PROBLEM DETAILS — Your answer should repeat every line of the records below in which the word "calculator" appears.

MATERIAL FOR THE TASK —
......
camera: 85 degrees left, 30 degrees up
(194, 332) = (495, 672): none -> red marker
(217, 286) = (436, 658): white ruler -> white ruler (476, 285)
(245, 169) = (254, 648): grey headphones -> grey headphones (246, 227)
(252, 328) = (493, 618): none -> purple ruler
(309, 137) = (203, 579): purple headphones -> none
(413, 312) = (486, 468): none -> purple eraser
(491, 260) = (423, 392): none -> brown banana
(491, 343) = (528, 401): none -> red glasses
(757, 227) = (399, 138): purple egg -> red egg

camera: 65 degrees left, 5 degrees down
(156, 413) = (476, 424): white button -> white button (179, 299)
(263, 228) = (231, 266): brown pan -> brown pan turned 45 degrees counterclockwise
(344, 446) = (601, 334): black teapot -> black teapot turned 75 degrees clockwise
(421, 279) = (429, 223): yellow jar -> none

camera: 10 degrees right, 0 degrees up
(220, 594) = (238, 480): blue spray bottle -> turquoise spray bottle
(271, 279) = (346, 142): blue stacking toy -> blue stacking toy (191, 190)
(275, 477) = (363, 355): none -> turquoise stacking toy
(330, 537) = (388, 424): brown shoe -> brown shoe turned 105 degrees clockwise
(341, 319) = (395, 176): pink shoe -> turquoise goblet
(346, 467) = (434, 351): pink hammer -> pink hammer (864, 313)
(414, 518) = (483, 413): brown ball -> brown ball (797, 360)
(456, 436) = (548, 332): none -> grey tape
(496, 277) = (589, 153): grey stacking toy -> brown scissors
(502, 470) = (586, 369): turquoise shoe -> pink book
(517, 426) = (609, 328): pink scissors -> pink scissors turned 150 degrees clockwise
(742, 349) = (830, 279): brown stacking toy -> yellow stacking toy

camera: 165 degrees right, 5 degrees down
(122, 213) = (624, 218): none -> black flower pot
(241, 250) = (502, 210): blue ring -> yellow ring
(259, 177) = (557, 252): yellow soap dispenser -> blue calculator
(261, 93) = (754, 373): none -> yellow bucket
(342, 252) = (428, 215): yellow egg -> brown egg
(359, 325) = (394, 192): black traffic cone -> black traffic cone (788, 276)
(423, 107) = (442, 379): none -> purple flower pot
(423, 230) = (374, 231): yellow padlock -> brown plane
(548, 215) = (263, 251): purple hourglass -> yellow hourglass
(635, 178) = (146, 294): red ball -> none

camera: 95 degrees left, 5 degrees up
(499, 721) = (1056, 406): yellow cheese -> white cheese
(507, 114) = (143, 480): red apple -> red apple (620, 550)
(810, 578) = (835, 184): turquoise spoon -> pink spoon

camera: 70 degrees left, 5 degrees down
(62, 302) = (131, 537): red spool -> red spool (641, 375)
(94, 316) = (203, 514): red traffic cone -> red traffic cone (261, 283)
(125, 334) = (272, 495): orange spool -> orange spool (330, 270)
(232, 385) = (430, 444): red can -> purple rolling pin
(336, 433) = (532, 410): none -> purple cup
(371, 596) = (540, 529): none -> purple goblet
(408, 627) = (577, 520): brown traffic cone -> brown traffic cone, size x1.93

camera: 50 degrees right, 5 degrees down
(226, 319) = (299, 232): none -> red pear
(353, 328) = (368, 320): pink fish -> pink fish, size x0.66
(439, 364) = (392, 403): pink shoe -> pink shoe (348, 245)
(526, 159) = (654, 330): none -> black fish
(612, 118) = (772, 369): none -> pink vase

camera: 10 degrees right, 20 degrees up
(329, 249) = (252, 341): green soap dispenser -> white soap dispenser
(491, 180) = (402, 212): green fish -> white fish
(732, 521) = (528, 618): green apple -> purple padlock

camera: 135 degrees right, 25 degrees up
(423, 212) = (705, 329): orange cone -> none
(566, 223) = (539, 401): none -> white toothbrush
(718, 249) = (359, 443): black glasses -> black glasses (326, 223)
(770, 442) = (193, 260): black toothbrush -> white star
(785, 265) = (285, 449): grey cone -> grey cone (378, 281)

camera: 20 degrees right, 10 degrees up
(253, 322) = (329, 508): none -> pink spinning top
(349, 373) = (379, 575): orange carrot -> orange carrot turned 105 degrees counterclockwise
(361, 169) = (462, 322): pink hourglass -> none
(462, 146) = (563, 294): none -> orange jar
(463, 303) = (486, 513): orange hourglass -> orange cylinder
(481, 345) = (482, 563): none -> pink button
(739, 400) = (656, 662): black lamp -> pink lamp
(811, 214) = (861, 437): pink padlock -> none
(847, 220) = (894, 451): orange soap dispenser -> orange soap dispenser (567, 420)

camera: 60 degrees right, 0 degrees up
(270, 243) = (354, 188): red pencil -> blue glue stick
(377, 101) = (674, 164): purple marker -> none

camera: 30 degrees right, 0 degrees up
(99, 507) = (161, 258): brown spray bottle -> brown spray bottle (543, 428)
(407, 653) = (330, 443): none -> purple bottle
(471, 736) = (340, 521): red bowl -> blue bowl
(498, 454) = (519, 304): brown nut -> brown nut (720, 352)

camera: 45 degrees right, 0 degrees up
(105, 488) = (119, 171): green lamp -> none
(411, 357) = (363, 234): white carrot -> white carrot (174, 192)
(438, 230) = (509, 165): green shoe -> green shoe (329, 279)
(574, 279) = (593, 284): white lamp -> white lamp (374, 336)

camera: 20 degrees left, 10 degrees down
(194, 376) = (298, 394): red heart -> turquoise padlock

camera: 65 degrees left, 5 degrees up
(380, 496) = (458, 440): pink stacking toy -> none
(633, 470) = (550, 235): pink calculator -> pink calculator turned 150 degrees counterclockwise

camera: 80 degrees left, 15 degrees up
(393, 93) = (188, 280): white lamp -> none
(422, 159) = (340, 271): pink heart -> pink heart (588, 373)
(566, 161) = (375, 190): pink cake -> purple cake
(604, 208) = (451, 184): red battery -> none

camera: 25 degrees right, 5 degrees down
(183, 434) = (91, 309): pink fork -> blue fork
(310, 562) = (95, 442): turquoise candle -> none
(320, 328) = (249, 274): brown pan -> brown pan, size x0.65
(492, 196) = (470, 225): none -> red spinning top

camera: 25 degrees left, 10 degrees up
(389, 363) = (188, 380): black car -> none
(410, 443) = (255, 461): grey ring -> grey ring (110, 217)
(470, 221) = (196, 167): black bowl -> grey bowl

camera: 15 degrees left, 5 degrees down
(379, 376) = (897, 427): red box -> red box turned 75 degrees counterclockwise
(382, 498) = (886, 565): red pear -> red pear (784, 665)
......
EXERCISE RESPONSE —
(259, 177) = (557, 252): yellow soap dispenser -> blue calculator
(633, 470) = (550, 235): pink calculator -> pink calculator turned 150 degrees counterclockwise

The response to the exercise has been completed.